Instructions for the task »
Return all the entries exactly, keeping pictures out.
>>>>>
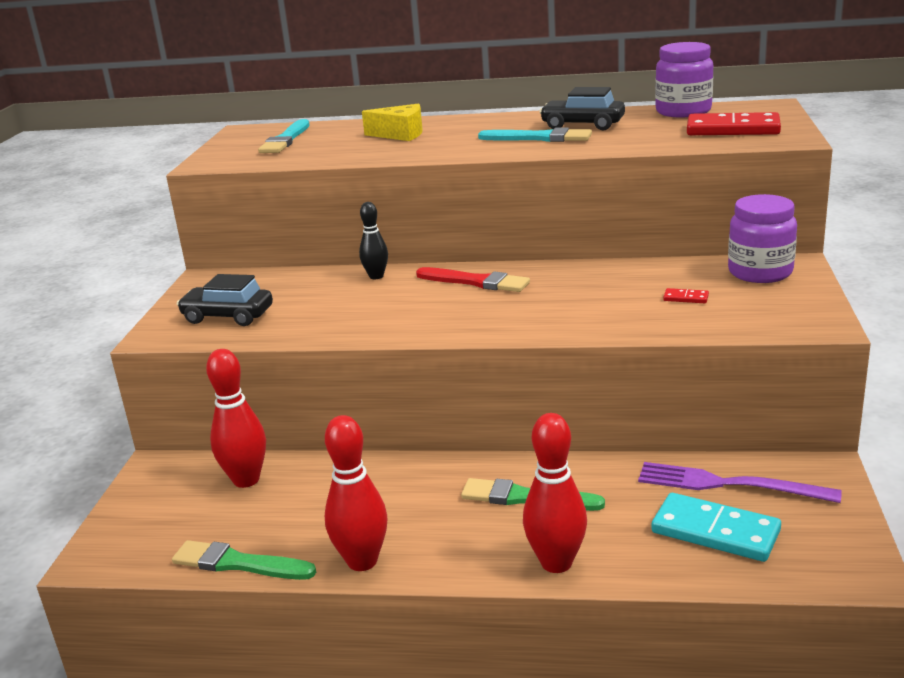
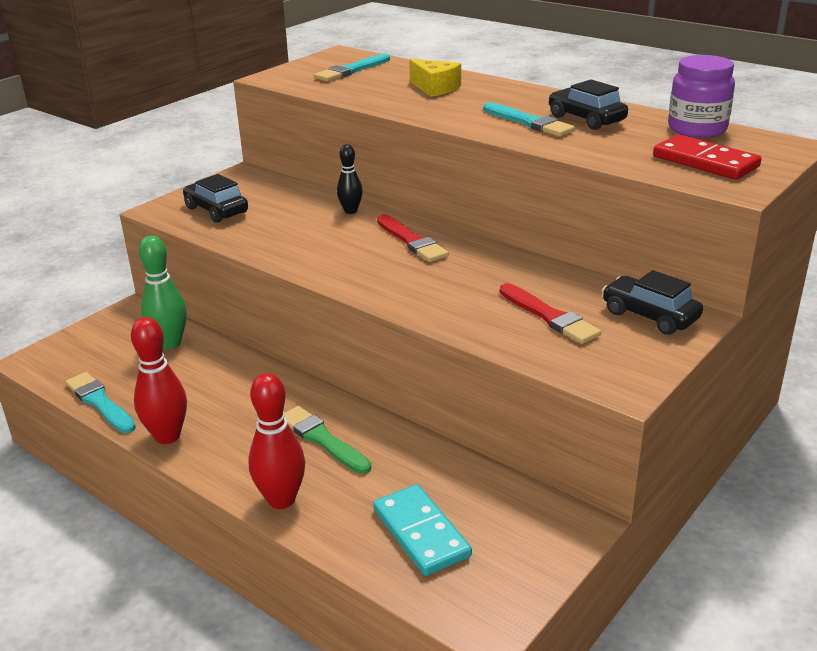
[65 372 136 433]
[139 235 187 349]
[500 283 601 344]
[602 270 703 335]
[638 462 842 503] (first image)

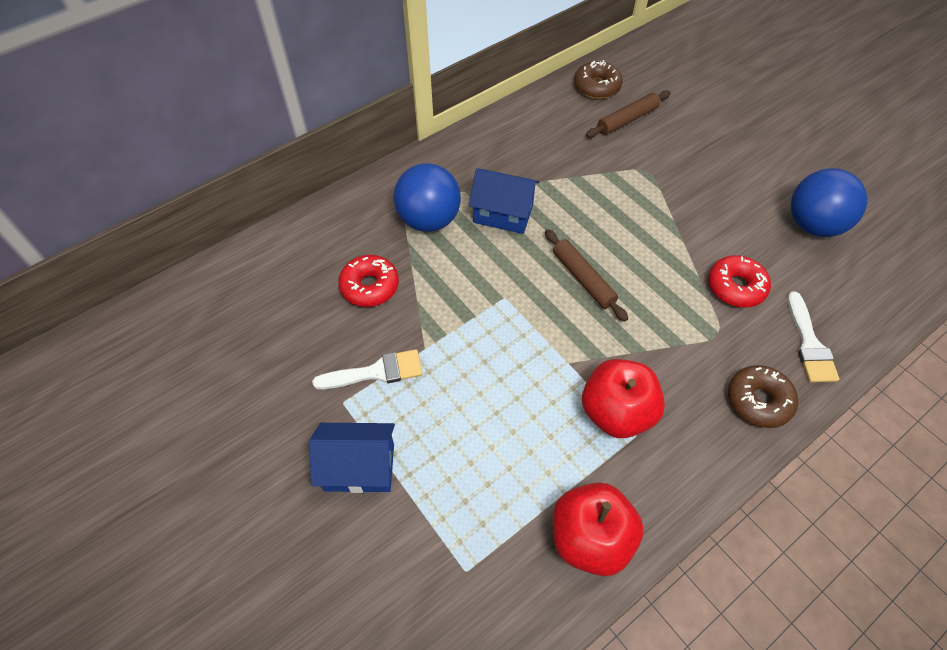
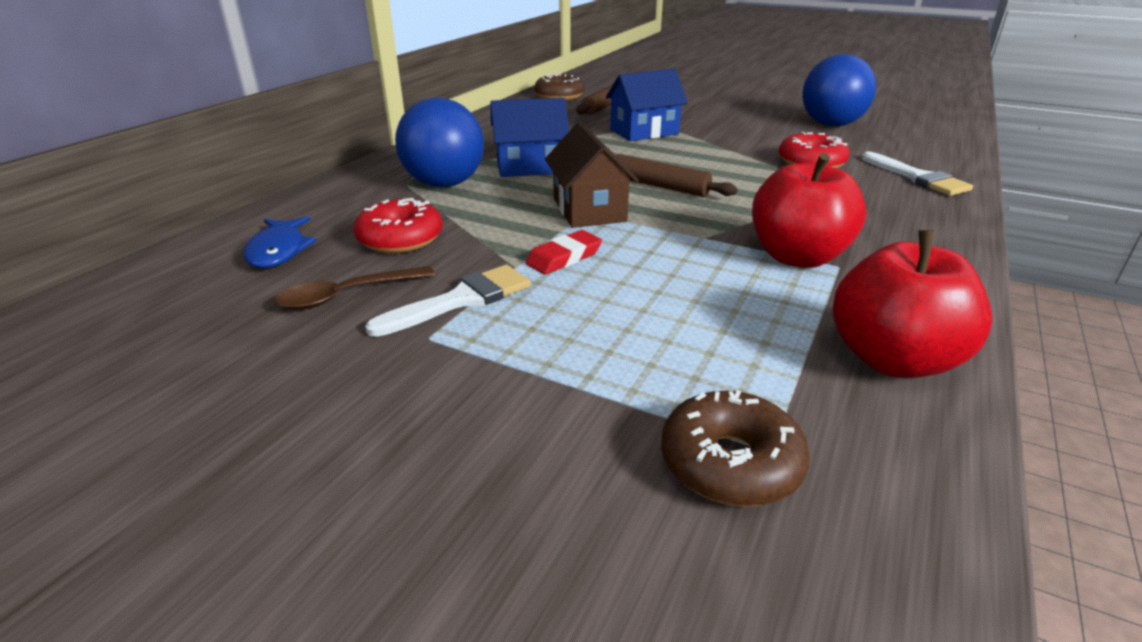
[243 216 317 268]
[275 266 435 310]
[525 230 602 275]
[545 122 639 228]
[606 69 688 141]
[661 390 810 507]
<<<<<
Task answer »
[65 372 136 433]
[139 235 187 349]
[500 283 601 344]
[602 270 703 335]
[638 462 842 503] (first image)

[243 216 317 268]
[275 266 435 310]
[525 230 602 275]
[545 122 639 228]
[606 69 688 141]
[661 390 810 507]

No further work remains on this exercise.